Data records:
╭──

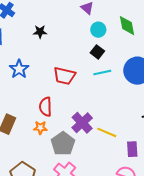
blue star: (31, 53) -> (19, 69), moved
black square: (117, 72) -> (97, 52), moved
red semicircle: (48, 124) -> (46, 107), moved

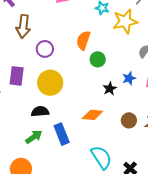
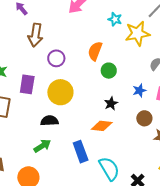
black star: (110, 89) -> (111, 103), moved
brown circle: (129, 120) -> (144, 118), moved
blue rectangle: (62, 134) -> (81, 152), moved

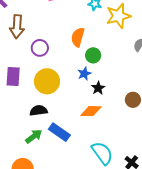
blue star: (139, 90) -> (84, 74), moved
blue rectangle: (81, 152) -> (59, 132), moved, turned -30

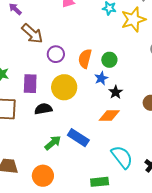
brown arrow: (17, 27) -> (32, 34), turned -50
orange semicircle: (78, 37) -> (85, 59), moved
black semicircle: (39, 111) -> (43, 109), moved

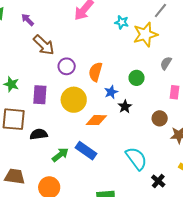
green circle: (109, 60) -> (137, 78), moved
black semicircle: (43, 109) -> (39, 134), moved
orange diamond: (109, 115) -> (96, 120), moved
cyan semicircle: (122, 157) -> (136, 159), moved

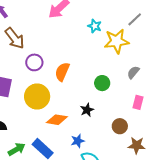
blue star: (111, 92) -> (78, 141), moved

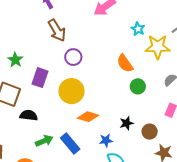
orange semicircle: (62, 72) -> (125, 63), moved, turned -66
black star: (87, 110) -> (127, 123), moved

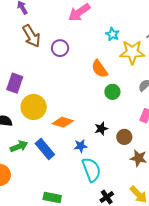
purple circle: (73, 57) -> (60, 48), moved
yellow circle: (71, 91) -> (34, 107), moved

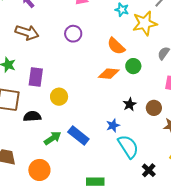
brown arrow: (31, 36) -> (27, 32), moved, turned -30
yellow circle: (34, 107) -> (59, 97), size x0.7
orange diamond: (63, 122) -> (109, 74), moved

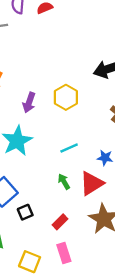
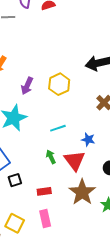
red triangle: (92, 183) -> (75, 161), turned -40
red rectangle: (60, 222) -> (44, 191), turned 32

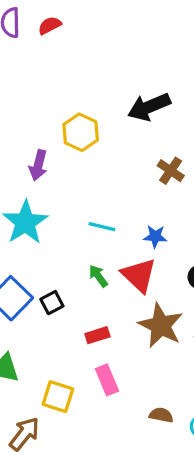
yellow hexagon: (59, 84) -> (81, 132), moved
cyan line: (58, 128) -> (102, 227), turned 42
black square: (15, 180) -> (52, 303), moved

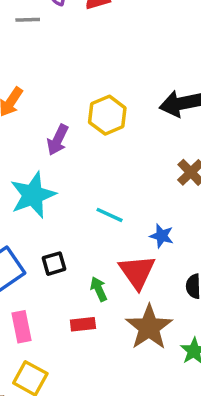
green arrow: (98, 276) -> (99, 289), moved
black square: (52, 303) -> (54, 264), moved
pink rectangle: (107, 380) -> (21, 327), moved

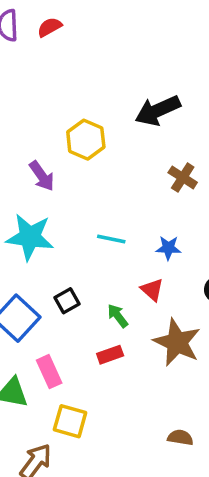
purple arrow: (58, 140) -> (42, 176), turned -48
cyan star: (33, 195) -> (30, 237), turned -30
red triangle: (137, 272) -> (152, 290), size x0.6

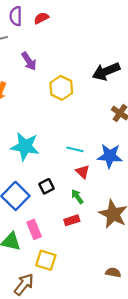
purple arrow: (42, 176) -> (29, 61), moved
blue star: (168, 248) -> (110, 156), size x1.6
red triangle: (152, 290) -> (83, 172), moved

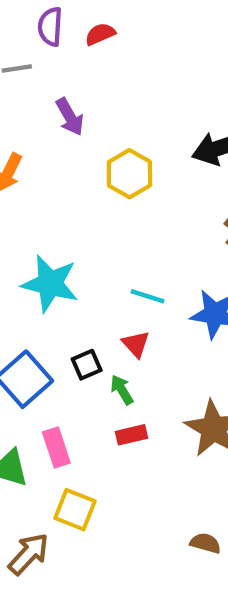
red triangle: (83, 172) -> (136, 344), moved
green arrow: (77, 197) -> (122, 390), moved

╰──

Work item: Copy out every line from the material above where the string "size" turns up.

Result:
yellow circle: (34, 107) -> (59, 97), size x0.7
red triangle: (137, 272) -> (152, 290), size x0.6
blue star: (168, 248) -> (110, 156), size x1.6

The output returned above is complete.